- GIVEN ENTRIES -

☆ ☆ ☆ ☆ ☆

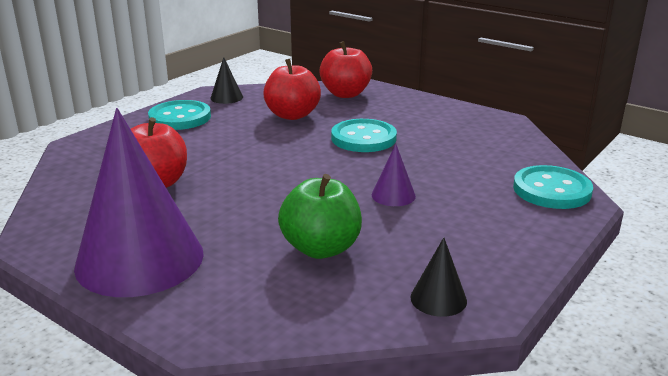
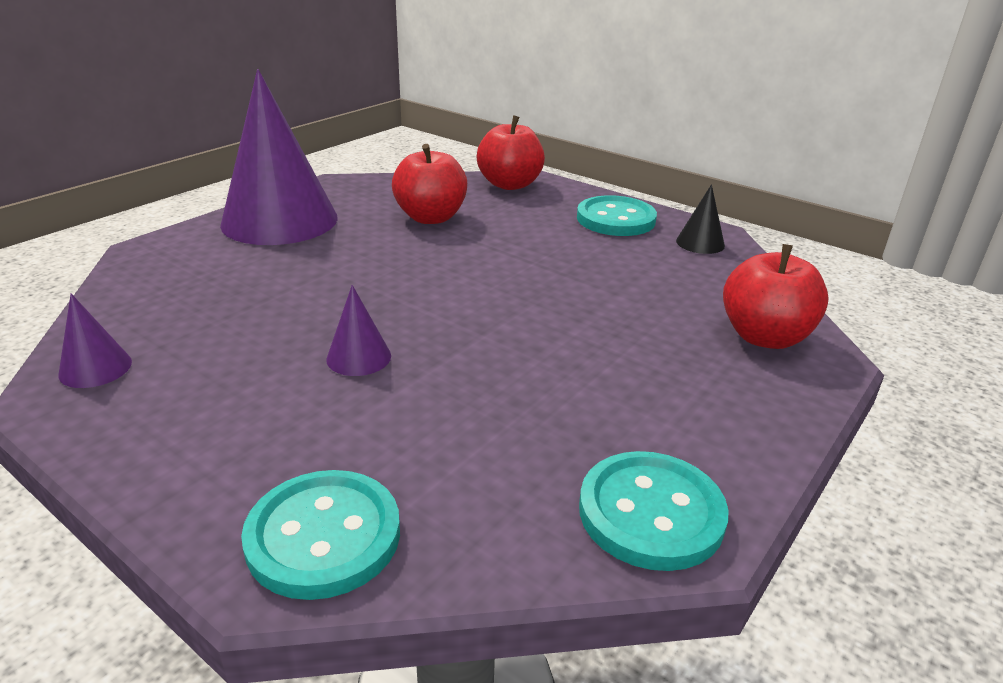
camera: 90 degrees right, 5 degrees up
(292, 115) = (646, 289): red apple -> red apple (510, 184)
(321, 248) = (248, 302): green apple -> none
(363, 138) = (562, 344): turquoise button -> turquoise button (651, 513)
(438, 299) = (95, 368): black cone -> purple cone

☆ ☆ ☆ ☆ ☆

- EXERCISE OBJECTIVE -
Make an exact copy of the records above, with the pictures left out.

- EXERCISE OUTPUT -
camera: 90 degrees right, 5 degrees up
(292, 115) = (646, 289): red apple -> red apple (510, 184)
(321, 248) = (248, 302): green apple -> none
(363, 138) = (562, 344): turquoise button -> turquoise button (651, 513)
(438, 299) = (95, 368): black cone -> purple cone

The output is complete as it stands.